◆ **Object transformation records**
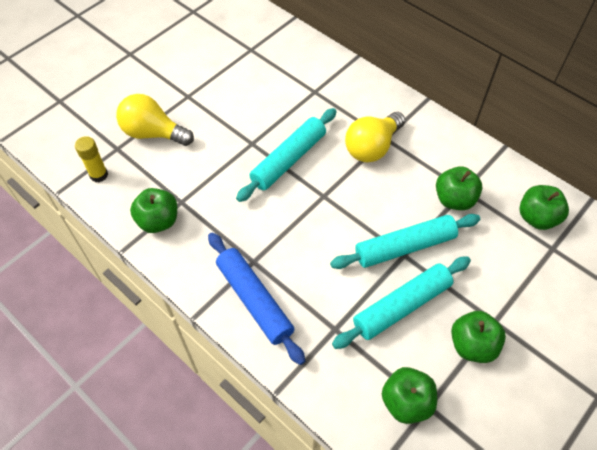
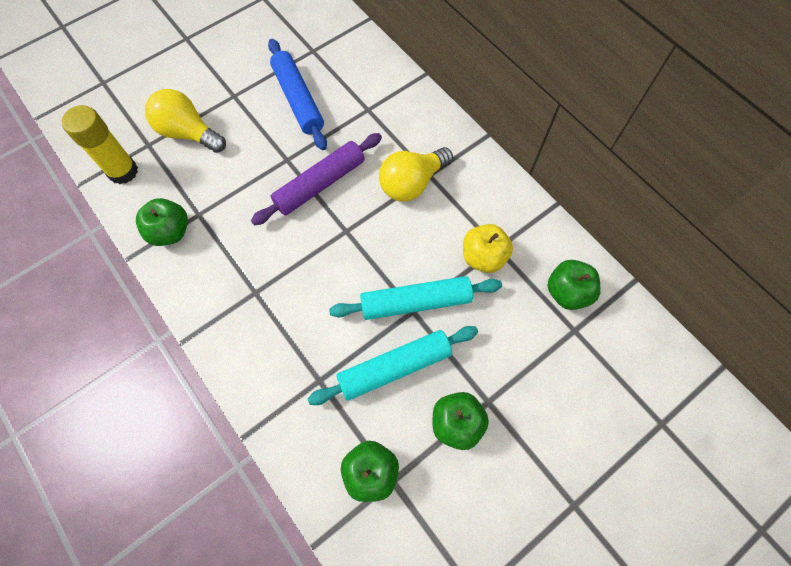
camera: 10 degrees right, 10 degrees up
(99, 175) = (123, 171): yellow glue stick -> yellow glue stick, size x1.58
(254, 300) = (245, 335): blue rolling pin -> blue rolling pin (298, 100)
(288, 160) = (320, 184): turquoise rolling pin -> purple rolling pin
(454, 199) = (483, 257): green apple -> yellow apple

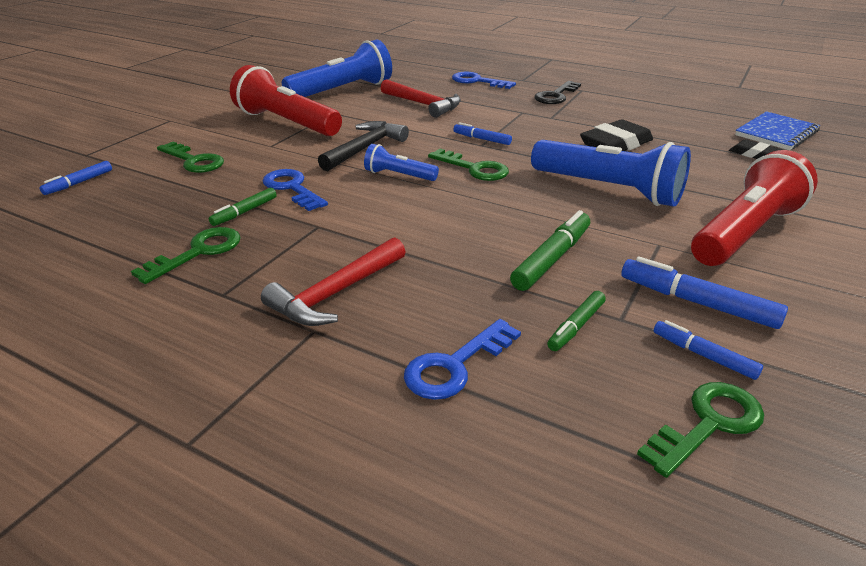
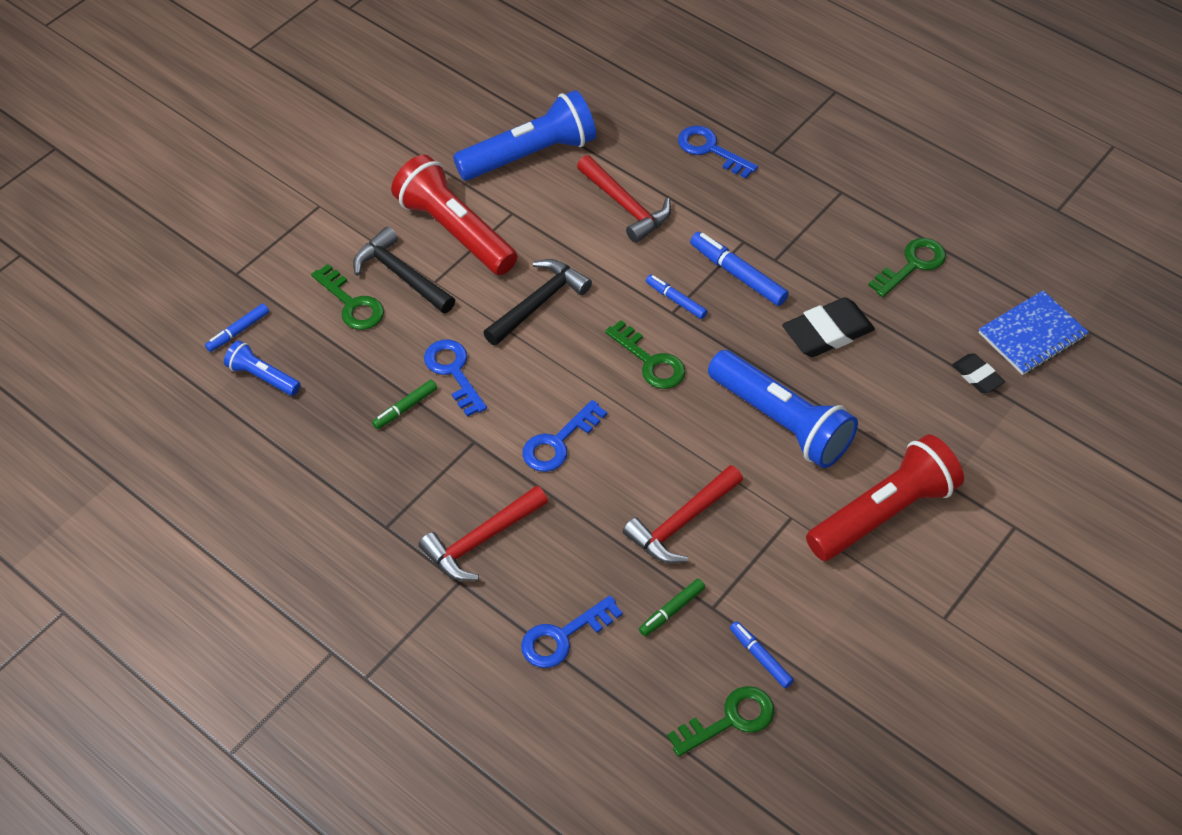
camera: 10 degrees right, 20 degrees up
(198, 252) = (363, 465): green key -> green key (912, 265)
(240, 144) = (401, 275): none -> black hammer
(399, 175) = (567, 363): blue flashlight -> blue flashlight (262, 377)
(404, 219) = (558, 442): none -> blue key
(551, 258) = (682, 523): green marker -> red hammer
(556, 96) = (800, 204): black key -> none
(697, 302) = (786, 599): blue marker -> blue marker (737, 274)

◆ **Description of the task**
The response must contain exactly the lines from the one with "(399, 175) = (567, 363): blue" to the end of the entries above, both included, and nothing more.

◆ **Answer to this task**
(399, 175) = (567, 363): blue flashlight -> blue flashlight (262, 377)
(404, 219) = (558, 442): none -> blue key
(551, 258) = (682, 523): green marker -> red hammer
(556, 96) = (800, 204): black key -> none
(697, 302) = (786, 599): blue marker -> blue marker (737, 274)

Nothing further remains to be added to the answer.